[INPUT DATA — start]

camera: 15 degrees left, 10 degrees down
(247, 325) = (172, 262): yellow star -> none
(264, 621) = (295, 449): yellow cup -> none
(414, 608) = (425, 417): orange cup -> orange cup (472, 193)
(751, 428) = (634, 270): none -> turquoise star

[INPUT DATA — finish]

Each record must be returned in full and exactly.

camera: 15 degrees left, 10 degrees down
(247, 325) = (172, 262): yellow star -> none
(264, 621) = (295, 449): yellow cup -> none
(414, 608) = (425, 417): orange cup -> orange cup (472, 193)
(751, 428) = (634, 270): none -> turquoise star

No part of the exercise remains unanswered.